§ **ACTIVITY**
When copying the data below, keep only the lines from the one with "OLED pin SCL: B9 -> B12" through the one with "RTC3 pin SDA: A6 -> B6", word for word, and skip the pictures.

Itemized modification records:
• • • •
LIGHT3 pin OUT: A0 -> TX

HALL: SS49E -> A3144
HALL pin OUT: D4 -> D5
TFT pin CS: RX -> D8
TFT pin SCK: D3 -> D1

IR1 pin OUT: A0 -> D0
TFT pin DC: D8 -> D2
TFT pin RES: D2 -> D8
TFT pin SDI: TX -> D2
• • • •
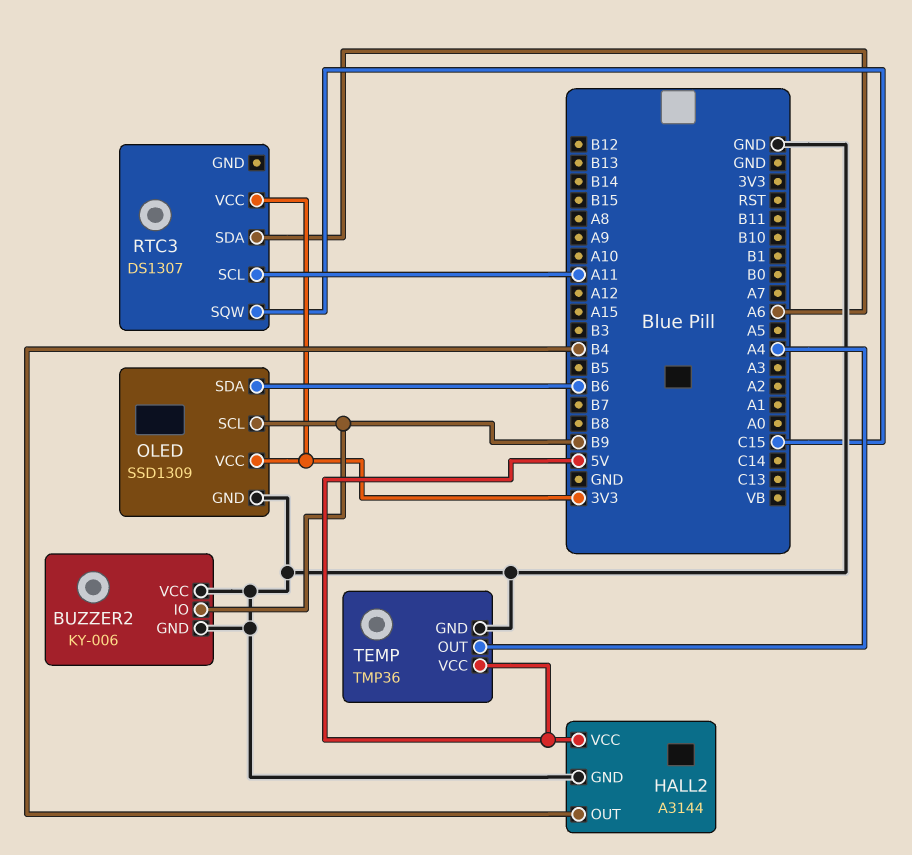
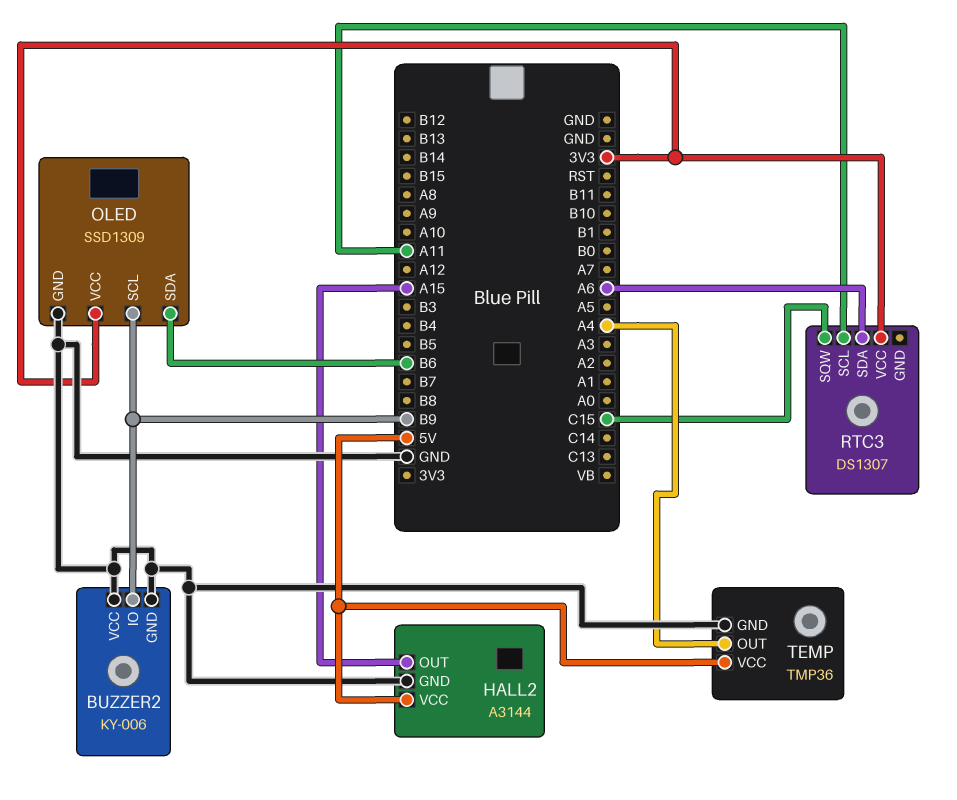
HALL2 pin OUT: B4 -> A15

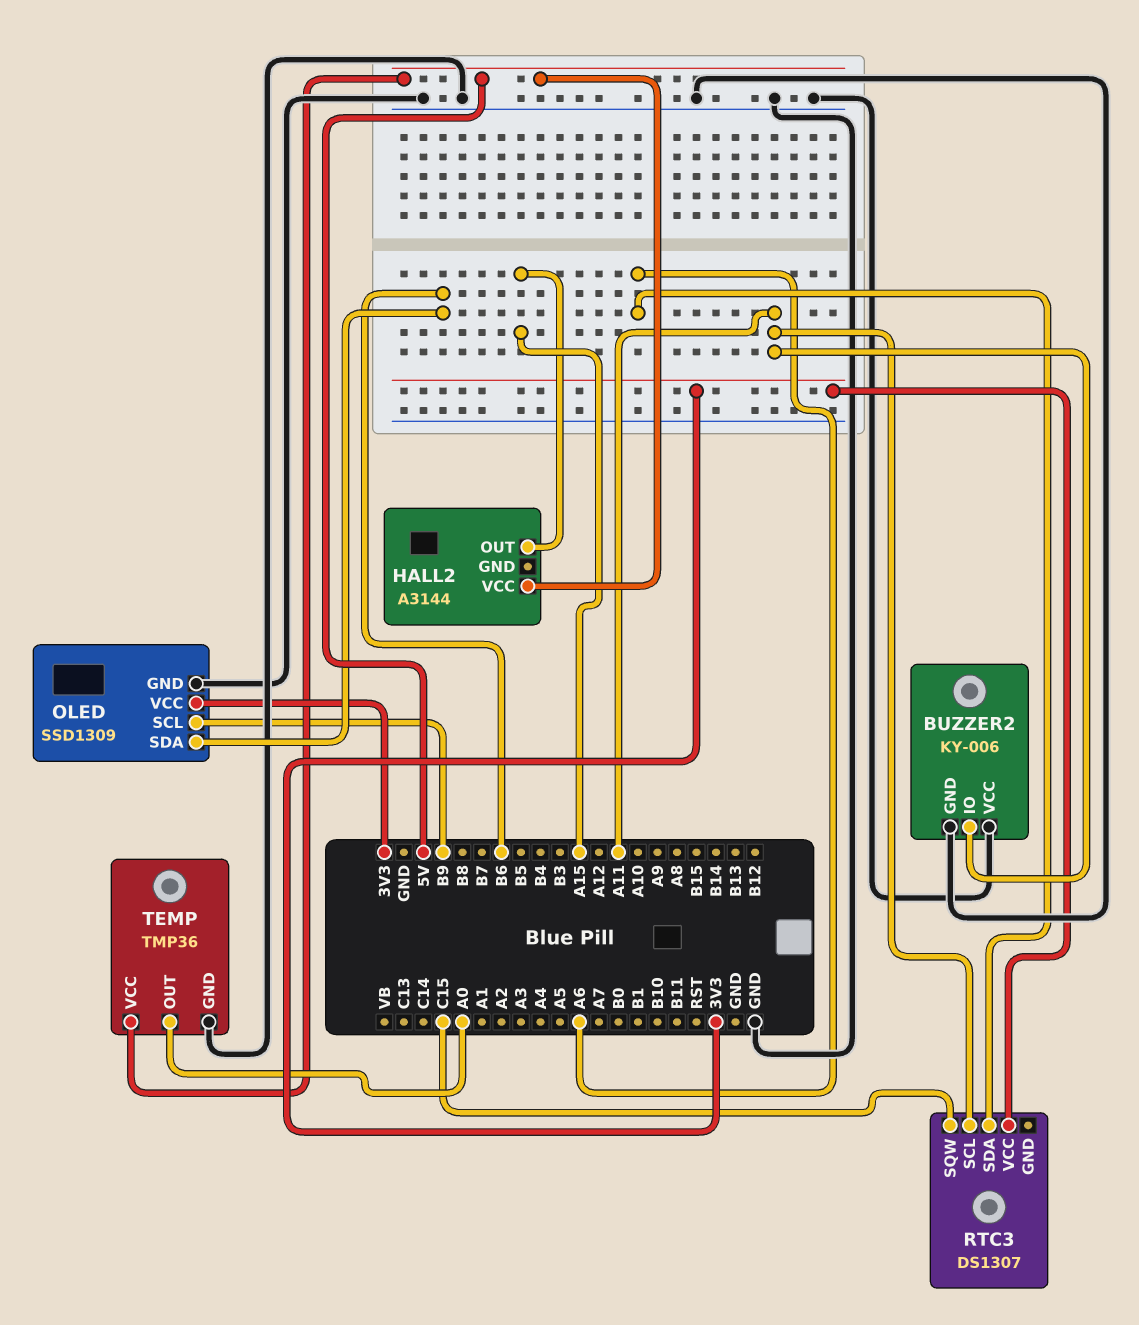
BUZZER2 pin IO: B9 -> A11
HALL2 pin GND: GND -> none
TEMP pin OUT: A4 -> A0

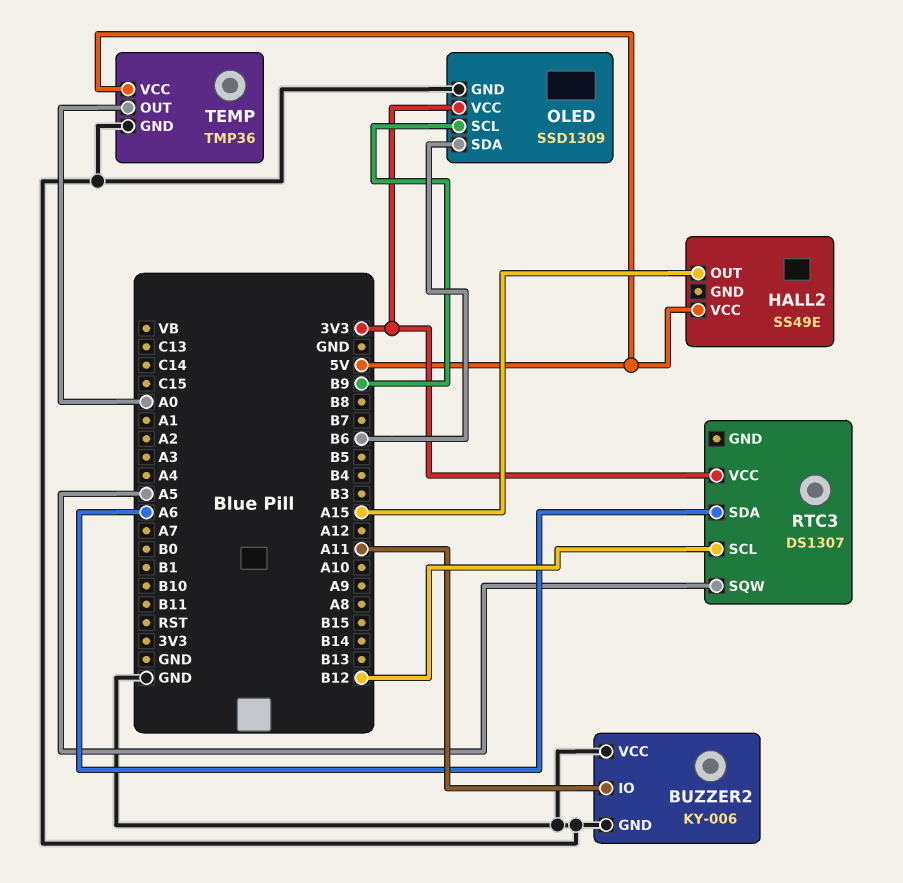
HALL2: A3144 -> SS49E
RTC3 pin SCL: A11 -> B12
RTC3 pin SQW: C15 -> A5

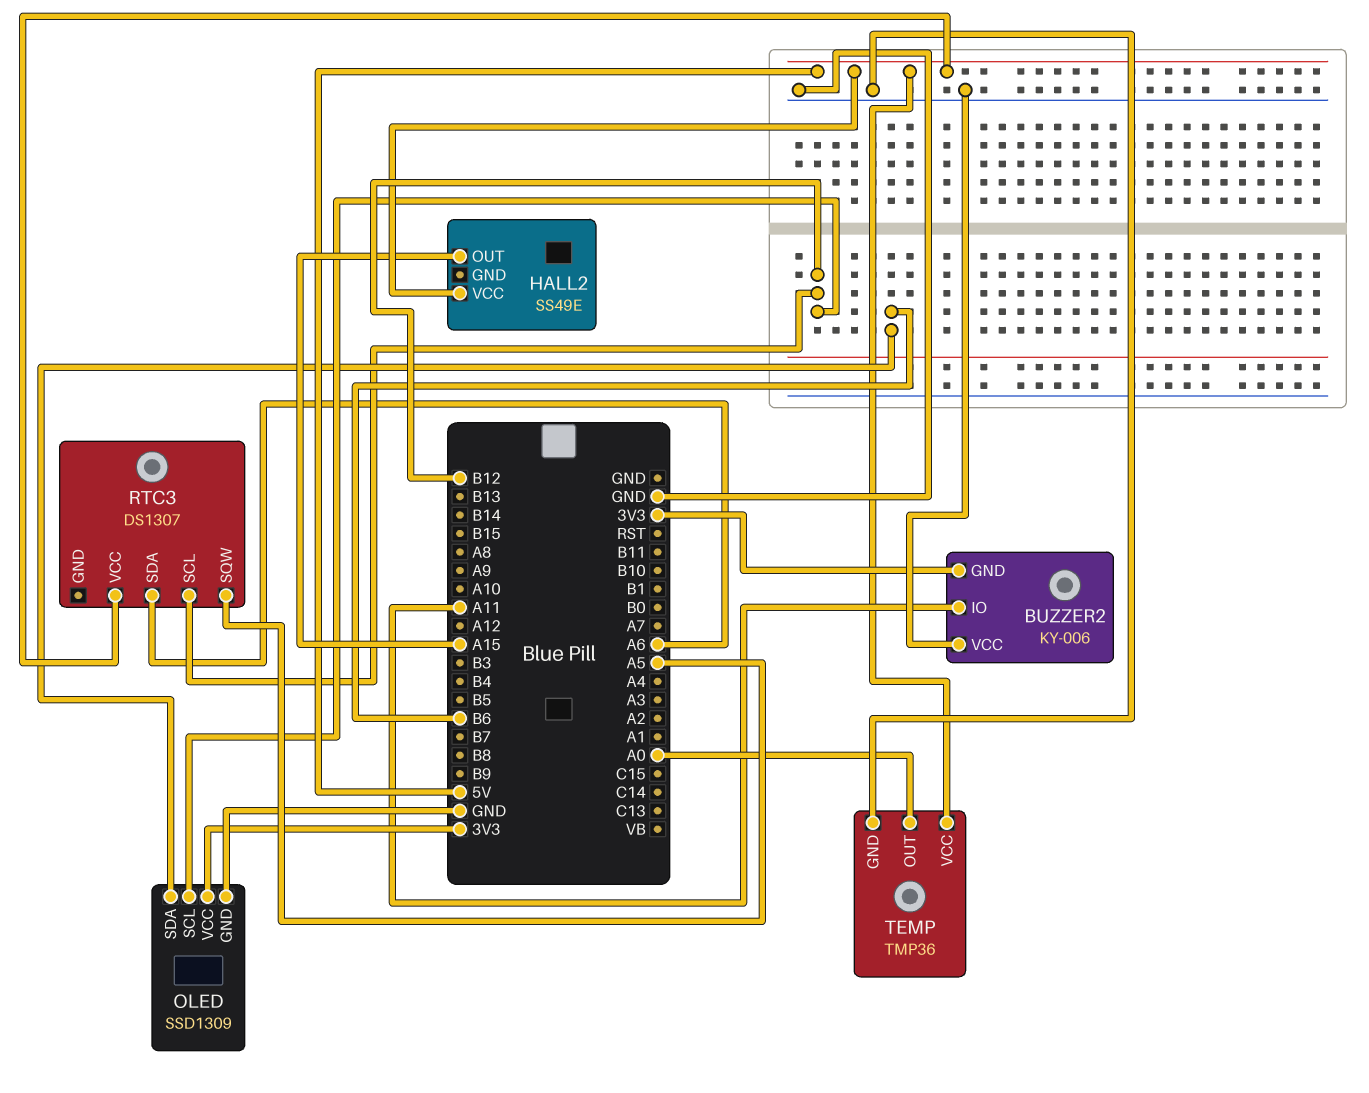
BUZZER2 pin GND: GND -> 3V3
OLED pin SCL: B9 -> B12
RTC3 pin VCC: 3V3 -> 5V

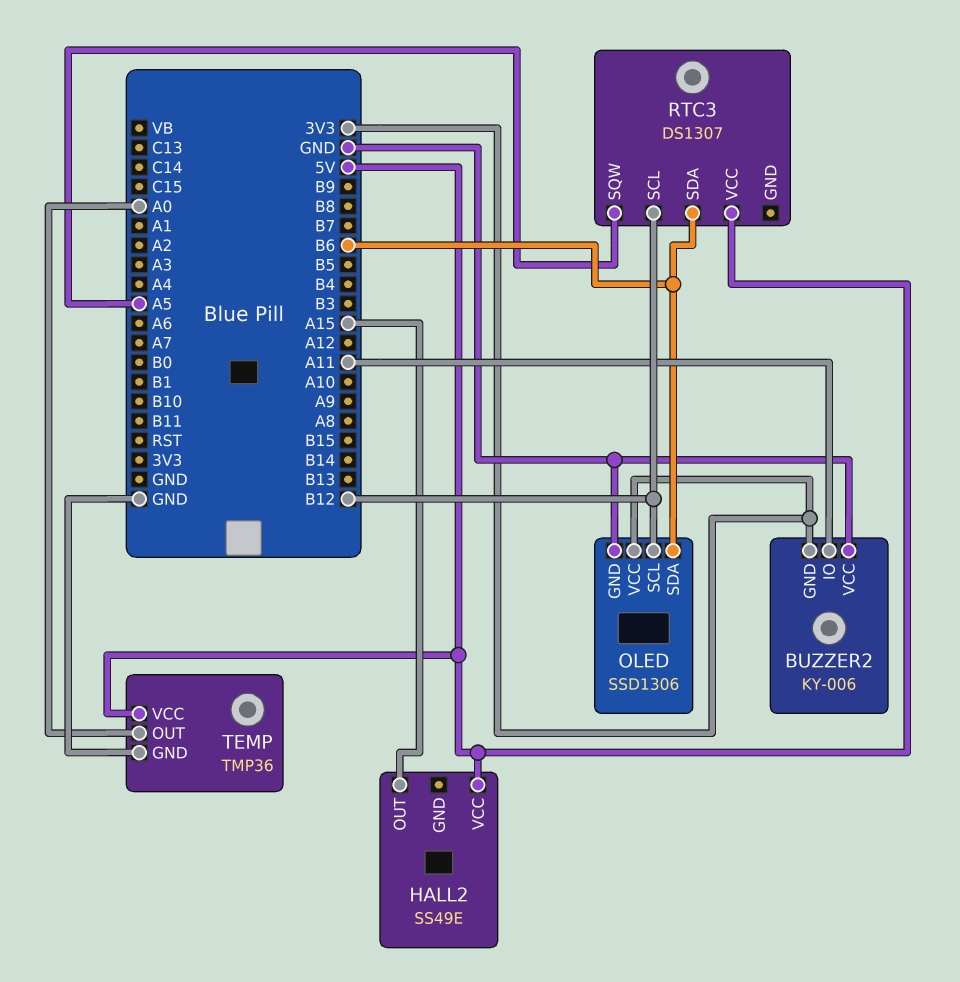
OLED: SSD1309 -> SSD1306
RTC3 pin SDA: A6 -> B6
• • • •
§ **RESULT FOR THIS EXERCISE**
OLED pin SCL: B9 -> B12
RTC3 pin VCC: 3V3 -> 5V

OLED: SSD1309 -> SSD1306
RTC3 pin SDA: A6 -> B6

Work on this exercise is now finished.